◆ Information shown ◆
== == ==

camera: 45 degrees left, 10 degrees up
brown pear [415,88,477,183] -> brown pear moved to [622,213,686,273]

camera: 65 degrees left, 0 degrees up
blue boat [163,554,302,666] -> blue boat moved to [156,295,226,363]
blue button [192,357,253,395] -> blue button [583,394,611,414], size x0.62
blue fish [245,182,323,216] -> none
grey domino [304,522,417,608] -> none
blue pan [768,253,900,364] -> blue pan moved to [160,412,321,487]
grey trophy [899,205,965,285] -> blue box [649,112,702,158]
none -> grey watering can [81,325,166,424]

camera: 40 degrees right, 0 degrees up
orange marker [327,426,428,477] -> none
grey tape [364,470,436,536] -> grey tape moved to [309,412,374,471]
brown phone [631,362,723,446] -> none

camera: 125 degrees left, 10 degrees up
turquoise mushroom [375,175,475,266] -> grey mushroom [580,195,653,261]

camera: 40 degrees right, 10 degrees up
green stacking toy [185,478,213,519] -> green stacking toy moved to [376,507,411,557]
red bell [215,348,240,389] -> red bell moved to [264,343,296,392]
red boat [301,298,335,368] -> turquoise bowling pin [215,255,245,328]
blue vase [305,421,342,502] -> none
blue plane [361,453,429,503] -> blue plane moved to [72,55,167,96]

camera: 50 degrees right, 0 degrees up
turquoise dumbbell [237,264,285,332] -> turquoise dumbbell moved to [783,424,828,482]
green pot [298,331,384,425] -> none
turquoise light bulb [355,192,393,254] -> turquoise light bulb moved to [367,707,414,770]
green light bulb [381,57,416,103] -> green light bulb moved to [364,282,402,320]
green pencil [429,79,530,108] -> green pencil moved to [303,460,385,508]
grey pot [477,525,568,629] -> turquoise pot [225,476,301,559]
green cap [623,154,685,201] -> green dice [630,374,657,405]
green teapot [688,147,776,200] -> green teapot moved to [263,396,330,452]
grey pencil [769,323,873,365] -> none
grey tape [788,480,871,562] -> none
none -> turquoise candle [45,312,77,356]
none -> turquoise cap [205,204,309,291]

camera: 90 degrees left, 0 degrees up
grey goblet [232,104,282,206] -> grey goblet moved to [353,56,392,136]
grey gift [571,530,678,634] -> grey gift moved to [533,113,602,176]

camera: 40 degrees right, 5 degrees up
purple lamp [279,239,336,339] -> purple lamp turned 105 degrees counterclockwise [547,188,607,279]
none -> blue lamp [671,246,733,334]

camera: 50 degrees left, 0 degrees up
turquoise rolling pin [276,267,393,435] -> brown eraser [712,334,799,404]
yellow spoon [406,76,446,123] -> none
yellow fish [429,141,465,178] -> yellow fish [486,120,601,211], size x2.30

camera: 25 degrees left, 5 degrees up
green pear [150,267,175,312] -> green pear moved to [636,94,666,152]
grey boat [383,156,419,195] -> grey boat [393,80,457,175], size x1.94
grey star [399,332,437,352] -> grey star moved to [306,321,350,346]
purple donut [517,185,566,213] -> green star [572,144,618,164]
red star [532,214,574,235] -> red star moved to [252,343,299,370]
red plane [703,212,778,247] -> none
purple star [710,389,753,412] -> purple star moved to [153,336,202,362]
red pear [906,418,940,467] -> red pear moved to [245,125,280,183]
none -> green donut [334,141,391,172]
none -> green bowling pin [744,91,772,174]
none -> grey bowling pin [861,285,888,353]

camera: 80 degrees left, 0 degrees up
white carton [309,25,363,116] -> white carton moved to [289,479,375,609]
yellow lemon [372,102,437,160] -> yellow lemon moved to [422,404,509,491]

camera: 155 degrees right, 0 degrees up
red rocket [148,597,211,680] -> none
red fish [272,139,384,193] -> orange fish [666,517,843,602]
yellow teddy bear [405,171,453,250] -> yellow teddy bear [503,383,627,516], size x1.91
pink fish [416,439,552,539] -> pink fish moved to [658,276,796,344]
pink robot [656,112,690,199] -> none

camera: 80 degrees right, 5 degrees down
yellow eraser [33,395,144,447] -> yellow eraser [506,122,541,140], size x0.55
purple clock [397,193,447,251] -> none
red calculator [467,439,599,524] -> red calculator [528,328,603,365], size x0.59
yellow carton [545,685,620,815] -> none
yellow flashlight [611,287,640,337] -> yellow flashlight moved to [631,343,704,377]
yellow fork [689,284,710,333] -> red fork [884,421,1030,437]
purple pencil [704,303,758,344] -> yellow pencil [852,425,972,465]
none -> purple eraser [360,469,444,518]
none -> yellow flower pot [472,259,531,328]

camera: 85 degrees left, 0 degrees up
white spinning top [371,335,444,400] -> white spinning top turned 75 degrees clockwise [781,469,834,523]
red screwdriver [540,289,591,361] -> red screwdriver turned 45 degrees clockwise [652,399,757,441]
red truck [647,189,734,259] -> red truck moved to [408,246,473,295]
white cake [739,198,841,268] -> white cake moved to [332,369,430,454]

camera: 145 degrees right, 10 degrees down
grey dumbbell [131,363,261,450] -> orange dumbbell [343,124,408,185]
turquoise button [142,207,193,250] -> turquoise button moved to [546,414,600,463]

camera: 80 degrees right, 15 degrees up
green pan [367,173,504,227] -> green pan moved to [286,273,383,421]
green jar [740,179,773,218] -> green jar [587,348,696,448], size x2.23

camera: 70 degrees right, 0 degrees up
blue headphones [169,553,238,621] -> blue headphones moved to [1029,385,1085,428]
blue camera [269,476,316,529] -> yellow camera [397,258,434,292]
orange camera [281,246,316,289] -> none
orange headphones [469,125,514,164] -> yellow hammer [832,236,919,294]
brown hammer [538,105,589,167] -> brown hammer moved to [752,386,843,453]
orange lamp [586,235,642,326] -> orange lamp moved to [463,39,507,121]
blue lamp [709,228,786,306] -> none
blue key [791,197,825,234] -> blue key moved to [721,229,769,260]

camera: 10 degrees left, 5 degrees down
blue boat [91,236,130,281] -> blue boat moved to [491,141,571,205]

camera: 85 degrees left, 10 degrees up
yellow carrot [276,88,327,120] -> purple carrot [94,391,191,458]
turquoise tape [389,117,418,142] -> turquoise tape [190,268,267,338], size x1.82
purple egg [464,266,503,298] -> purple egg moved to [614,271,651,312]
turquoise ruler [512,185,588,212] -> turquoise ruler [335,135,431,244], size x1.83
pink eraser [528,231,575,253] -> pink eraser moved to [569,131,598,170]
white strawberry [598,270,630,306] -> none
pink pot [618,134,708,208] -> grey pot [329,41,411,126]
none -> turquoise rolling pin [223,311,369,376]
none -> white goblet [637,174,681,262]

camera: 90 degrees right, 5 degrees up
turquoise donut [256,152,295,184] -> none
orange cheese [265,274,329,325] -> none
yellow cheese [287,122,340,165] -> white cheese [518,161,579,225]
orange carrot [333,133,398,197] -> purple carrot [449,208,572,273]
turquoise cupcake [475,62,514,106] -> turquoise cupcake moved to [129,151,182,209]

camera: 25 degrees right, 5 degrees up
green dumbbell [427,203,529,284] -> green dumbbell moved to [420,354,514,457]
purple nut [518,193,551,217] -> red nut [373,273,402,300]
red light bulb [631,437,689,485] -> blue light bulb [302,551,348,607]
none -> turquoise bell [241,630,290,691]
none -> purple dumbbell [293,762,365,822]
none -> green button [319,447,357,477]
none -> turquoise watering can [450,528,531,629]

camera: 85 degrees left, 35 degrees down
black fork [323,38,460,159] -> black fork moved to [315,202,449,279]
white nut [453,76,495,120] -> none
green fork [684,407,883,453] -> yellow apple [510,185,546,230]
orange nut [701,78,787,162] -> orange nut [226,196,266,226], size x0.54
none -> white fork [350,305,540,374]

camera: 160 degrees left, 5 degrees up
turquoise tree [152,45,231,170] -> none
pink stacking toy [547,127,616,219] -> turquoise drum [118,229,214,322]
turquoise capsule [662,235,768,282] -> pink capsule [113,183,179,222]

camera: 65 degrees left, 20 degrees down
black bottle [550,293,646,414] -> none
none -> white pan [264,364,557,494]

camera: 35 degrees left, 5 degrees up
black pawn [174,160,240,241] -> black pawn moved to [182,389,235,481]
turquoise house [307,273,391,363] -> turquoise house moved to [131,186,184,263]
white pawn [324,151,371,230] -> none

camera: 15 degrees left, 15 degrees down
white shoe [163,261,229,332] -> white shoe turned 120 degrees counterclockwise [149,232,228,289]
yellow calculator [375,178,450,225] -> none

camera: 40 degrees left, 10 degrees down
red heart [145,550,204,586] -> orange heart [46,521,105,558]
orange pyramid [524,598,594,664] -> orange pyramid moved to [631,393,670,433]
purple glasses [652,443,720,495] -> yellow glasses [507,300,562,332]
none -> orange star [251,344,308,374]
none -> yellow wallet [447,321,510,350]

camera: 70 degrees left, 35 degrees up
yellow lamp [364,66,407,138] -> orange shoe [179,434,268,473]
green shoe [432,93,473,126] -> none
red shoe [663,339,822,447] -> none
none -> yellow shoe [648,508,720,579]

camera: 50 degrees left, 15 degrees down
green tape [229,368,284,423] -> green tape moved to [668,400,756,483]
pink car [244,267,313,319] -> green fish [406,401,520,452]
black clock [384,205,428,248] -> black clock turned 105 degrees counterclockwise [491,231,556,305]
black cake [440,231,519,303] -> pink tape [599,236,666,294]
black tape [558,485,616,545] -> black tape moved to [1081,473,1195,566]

== == ==

◆ Brief ◆
Transcribe only, please, the lines from the first line of the records through the line with "camera: 40 degrees right, 5 degrees up". Both of those lines are included.

◆ Expected answer ◆
camera: 45 degrees left, 10 degrees up
brown pear [415,88,477,183] -> brown pear moved to [622,213,686,273]

camera: 65 degrees left, 0 degrees up
blue boat [163,554,302,666] -> blue boat moved to [156,295,226,363]
blue button [192,357,253,395] -> blue button [583,394,611,414], size x0.62
blue fish [245,182,323,216] -> none
grey domino [304,522,417,608] -> none
blue pan [768,253,900,364] -> blue pan moved to [160,412,321,487]
grey trophy [899,205,965,285] -> blue box [649,112,702,158]
none -> grey watering can [81,325,166,424]

camera: 40 degrees right, 0 degrees up
orange marker [327,426,428,477] -> none
grey tape [364,470,436,536] -> grey tape moved to [309,412,374,471]
brown phone [631,362,723,446] -> none

camera: 125 degrees left, 10 degrees up
turquoise mushroom [375,175,475,266] -> grey mushroom [580,195,653,261]

camera: 40 degrees right, 10 degrees up
green stacking toy [185,478,213,519] -> green stacking toy moved to [376,507,411,557]
red bell [215,348,240,389] -> red bell moved to [264,343,296,392]
red boat [301,298,335,368] -> turquoise bowling pin [215,255,245,328]
blue vase [305,421,342,502] -> none
blue plane [361,453,429,503] -> blue plane moved to [72,55,167,96]

camera: 50 degrees right, 0 degrees up
turquoise dumbbell [237,264,285,332] -> turquoise dumbbell moved to [783,424,828,482]
green pot [298,331,384,425] -> none
turquoise light bulb [355,192,393,254] -> turquoise light bulb moved to [367,707,414,770]
green light bulb [381,57,416,103] -> green light bulb moved to [364,282,402,320]
green pencil [429,79,530,108] -> green pencil moved to [303,460,385,508]
grey pot [477,525,568,629] -> turquoise pot [225,476,301,559]
green cap [623,154,685,201] -> green dice [630,374,657,405]
green teapot [688,147,776,200] -> green teapot moved to [263,396,330,452]
grey pencil [769,323,873,365] -> none
grey tape [788,480,871,562] -> none
none -> turquoise candle [45,312,77,356]
none -> turquoise cap [205,204,309,291]

camera: 90 degrees left, 0 degrees up
grey goblet [232,104,282,206] -> grey goblet moved to [353,56,392,136]
grey gift [571,530,678,634] -> grey gift moved to [533,113,602,176]

camera: 40 degrees right, 5 degrees up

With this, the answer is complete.